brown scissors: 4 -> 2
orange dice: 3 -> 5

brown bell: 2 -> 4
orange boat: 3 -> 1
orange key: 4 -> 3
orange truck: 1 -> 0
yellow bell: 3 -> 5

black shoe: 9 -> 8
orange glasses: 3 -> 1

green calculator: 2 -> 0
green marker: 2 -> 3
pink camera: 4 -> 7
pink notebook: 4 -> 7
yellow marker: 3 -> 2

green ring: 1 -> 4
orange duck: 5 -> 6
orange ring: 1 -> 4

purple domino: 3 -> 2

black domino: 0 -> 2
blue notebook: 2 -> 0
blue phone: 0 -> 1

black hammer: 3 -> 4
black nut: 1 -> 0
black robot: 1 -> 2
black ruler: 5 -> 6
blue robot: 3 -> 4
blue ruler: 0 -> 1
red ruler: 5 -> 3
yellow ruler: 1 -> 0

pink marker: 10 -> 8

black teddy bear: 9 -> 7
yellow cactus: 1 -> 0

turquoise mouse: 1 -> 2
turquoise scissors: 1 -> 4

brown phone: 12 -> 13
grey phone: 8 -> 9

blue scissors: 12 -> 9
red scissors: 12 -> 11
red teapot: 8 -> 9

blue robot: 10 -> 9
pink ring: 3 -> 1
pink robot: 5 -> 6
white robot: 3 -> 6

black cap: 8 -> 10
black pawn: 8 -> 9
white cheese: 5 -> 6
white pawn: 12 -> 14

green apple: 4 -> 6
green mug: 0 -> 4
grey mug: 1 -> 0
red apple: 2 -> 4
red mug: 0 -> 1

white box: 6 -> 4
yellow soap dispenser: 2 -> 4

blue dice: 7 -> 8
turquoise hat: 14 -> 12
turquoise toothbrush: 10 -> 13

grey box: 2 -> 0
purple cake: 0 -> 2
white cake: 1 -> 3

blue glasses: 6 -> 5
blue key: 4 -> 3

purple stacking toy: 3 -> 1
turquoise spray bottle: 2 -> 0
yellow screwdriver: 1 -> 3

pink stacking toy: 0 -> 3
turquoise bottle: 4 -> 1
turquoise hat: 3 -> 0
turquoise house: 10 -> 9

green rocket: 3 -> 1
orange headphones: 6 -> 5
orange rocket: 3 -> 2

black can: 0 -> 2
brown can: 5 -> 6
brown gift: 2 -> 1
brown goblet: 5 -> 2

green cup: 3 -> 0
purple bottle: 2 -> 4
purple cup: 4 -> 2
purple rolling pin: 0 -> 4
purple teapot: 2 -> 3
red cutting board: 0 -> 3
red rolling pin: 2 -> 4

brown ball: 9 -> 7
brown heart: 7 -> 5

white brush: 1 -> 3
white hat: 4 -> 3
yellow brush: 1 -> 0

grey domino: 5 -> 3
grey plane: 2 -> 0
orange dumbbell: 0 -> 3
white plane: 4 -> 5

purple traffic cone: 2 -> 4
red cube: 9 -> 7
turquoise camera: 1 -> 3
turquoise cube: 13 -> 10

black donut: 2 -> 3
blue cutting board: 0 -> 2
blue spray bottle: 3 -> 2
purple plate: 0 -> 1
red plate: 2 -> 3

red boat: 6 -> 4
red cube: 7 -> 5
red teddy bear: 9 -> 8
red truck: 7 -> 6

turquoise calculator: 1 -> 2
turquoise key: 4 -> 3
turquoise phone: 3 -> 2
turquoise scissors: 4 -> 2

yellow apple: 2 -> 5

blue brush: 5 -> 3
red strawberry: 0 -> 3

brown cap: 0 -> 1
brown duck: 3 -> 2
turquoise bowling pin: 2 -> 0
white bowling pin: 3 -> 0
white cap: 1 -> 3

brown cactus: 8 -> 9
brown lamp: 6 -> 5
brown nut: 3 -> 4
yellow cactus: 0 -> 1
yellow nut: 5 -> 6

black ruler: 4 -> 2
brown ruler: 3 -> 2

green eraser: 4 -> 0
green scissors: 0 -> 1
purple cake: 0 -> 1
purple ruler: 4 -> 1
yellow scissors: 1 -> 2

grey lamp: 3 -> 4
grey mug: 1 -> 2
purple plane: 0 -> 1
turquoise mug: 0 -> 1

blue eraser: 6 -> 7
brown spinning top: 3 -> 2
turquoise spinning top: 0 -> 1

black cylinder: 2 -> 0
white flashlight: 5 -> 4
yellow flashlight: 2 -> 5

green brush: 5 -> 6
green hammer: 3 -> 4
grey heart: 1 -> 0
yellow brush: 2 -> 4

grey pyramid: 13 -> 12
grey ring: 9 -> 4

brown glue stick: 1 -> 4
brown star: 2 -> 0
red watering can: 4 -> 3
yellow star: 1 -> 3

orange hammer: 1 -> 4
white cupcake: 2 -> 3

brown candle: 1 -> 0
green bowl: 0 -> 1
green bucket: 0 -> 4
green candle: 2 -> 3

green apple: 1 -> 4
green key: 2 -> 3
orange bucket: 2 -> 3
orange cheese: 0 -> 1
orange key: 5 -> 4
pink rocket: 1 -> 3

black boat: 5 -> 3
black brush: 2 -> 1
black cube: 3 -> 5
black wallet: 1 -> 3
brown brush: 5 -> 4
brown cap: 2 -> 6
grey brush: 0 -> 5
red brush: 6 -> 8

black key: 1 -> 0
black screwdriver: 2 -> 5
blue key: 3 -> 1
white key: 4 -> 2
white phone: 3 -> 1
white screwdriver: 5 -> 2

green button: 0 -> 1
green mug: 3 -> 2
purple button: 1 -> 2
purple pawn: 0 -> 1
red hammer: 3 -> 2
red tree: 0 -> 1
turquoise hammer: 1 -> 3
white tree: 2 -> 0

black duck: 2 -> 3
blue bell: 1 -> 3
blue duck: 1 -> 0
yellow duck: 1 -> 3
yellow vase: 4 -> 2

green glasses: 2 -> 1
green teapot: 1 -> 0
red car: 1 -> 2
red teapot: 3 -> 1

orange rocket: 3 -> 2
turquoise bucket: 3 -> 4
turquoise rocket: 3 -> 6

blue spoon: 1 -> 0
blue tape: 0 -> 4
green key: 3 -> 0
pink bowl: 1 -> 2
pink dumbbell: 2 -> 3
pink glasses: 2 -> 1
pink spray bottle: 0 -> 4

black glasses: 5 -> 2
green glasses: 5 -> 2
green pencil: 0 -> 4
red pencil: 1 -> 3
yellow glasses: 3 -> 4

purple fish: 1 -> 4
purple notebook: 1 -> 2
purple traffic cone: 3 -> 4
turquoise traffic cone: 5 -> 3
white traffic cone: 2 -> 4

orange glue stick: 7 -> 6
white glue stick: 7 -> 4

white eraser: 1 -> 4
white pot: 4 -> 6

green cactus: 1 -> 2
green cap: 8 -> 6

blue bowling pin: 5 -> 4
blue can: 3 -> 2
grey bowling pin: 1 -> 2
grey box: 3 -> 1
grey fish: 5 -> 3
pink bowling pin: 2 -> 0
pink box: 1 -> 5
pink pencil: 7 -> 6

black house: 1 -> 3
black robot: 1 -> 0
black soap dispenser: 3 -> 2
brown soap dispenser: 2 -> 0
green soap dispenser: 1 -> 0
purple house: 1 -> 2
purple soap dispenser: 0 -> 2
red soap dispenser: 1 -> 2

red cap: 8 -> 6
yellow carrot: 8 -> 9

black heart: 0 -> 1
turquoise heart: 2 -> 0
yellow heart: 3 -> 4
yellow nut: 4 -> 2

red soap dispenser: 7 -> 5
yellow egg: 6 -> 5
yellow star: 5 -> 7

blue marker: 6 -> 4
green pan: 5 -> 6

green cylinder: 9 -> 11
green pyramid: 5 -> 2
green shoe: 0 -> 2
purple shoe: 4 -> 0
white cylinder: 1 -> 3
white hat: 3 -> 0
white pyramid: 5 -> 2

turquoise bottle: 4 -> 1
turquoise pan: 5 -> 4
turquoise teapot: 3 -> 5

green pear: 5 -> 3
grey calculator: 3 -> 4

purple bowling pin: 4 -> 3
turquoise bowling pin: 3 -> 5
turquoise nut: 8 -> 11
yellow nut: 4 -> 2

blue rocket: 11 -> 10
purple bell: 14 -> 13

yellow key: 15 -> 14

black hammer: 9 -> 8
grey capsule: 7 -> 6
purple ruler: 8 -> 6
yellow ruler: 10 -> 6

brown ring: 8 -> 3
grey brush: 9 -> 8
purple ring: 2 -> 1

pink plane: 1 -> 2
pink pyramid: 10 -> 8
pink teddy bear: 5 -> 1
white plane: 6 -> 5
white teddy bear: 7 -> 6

Activity: The expected output is exactly the lines of the listing above between the line holding "blue spray bottle: 3 -> 2" and the line holding "blue brush: 5 -> 3", inclusive.

Solution for this problem:
blue spray bottle: 3 -> 2
purple plate: 0 -> 1
red plate: 2 -> 3

red boat: 6 -> 4
red cube: 7 -> 5
red teddy bear: 9 -> 8
red truck: 7 -> 6

turquoise calculator: 1 -> 2
turquoise key: 4 -> 3
turquoise phone: 3 -> 2
turquoise scissors: 4 -> 2

yellow apple: 2 -> 5

blue brush: 5 -> 3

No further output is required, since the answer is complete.